[Instructions for the task]
Could the listing below be returned exactly, with its pictures left out?

=-=-=-=-=

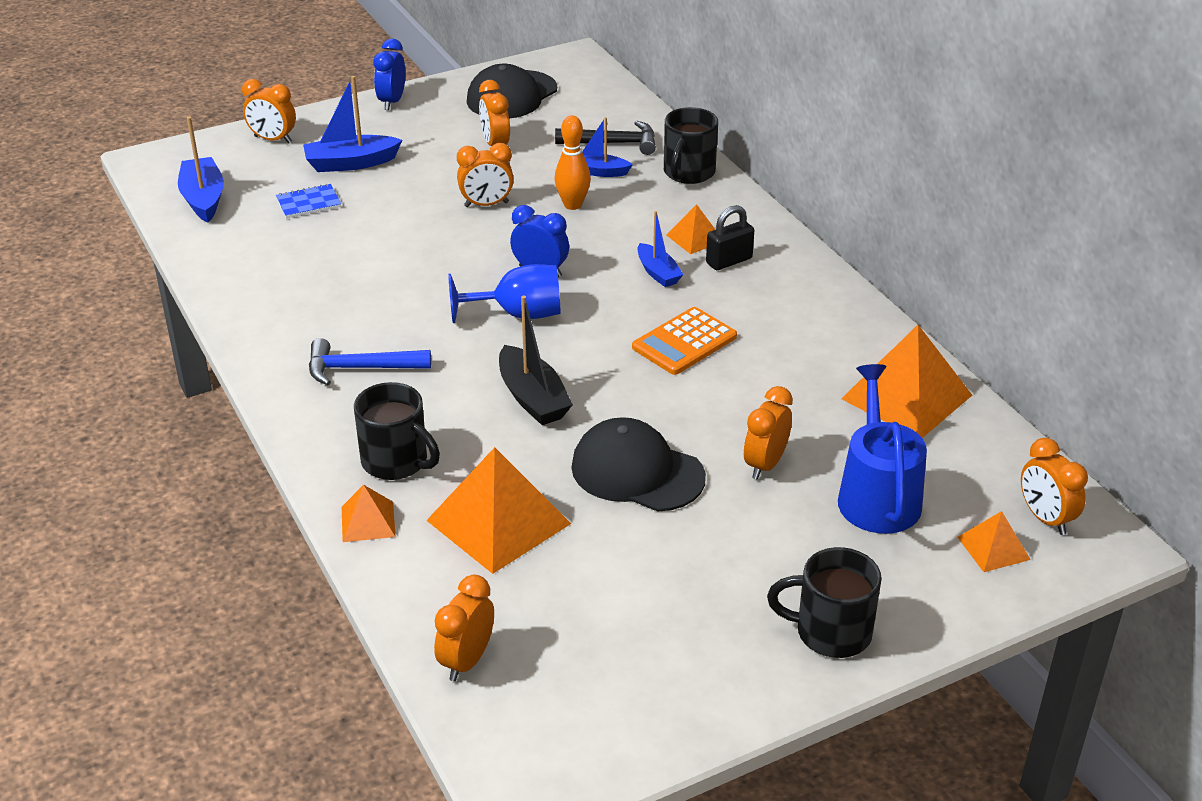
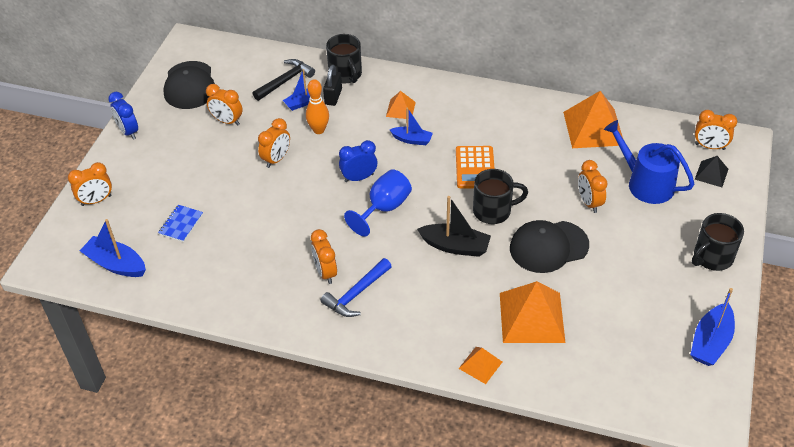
camera: 45 degrees left, 10 degrees up
(351, 163) = (166, 184): blue boat -> blue boat (710, 342)
(396, 462) = (447, 326): black mug -> black mug (493, 211)
(466, 661) = (614, 389): orange clock -> orange clock (325, 272)
(729, 261) = (432, 111): black padlock -> black padlock (333, 96)
(993, 548) = (711, 174): orange pyramid -> black pyramid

=-=-=-=-=

[Solution to this exercise]
camera: 45 degrees left, 10 degrees up
(351, 163) = (166, 184): blue boat -> blue boat (710, 342)
(396, 462) = (447, 326): black mug -> black mug (493, 211)
(466, 661) = (614, 389): orange clock -> orange clock (325, 272)
(729, 261) = (432, 111): black padlock -> black padlock (333, 96)
(993, 548) = (711, 174): orange pyramid -> black pyramid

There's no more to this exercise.